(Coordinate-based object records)
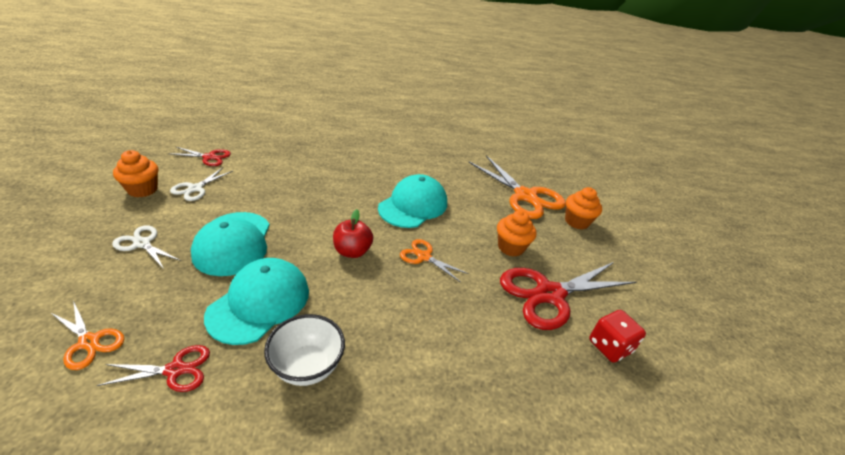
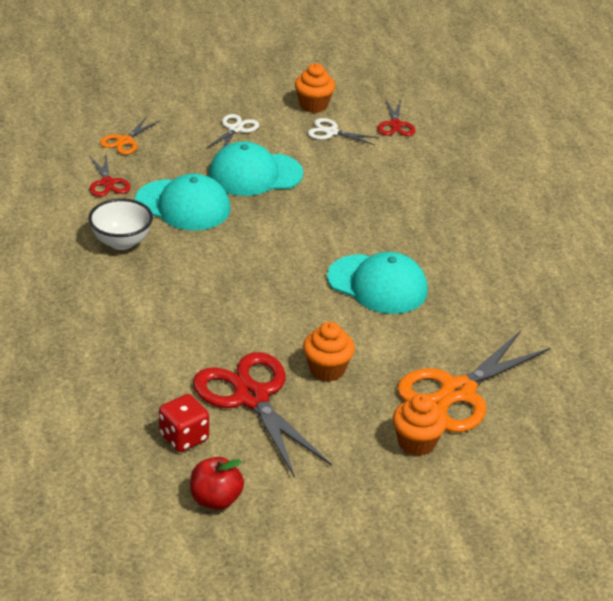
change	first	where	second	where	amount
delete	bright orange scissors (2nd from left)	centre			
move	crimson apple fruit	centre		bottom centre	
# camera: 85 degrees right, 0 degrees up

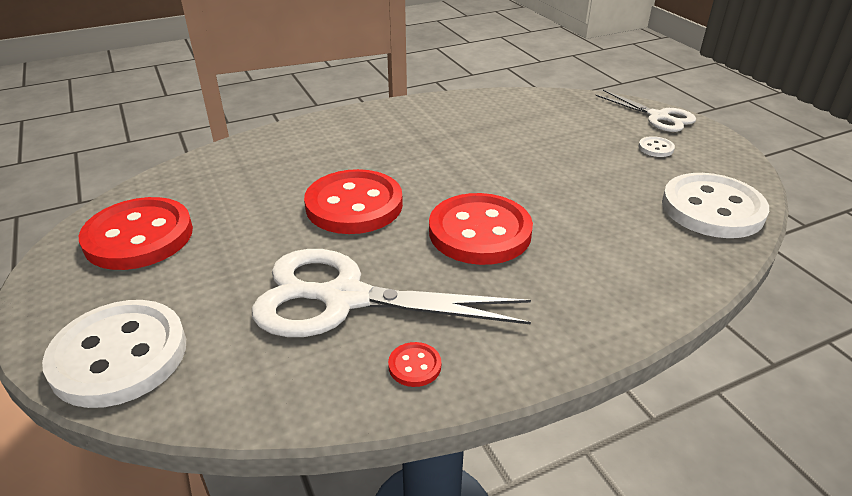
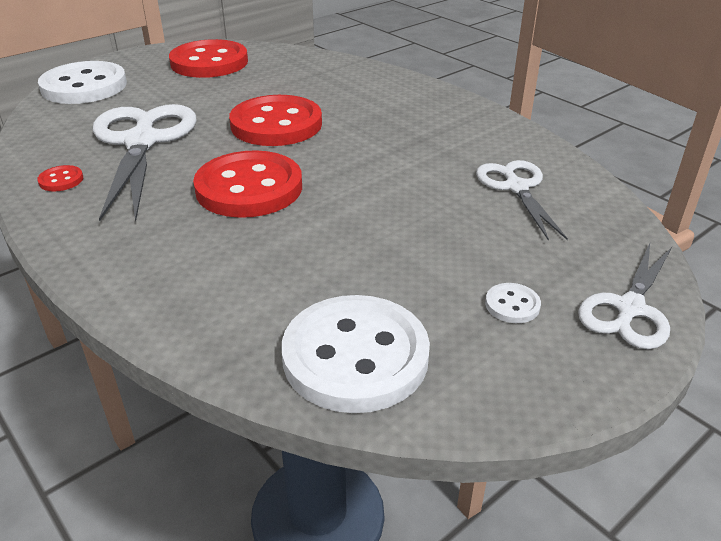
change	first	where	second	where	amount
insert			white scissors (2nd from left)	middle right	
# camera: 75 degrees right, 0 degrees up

◆ **Required action**: Retype each line of the records exactly as it reads; no pictures belong in the copy.

◆ **Answer**:
change	first	where	second	where	amount
delete	bright orange scissors (2nd from left)	centre			
move	crimson apple fruit	centre		bottom centre	
# camera: 85 degrees right, 0 degrees up

change	first	where	second	where	amount
insert			white scissors (2nd from left)	middle right	
# camera: 75 degrees right, 0 degrees up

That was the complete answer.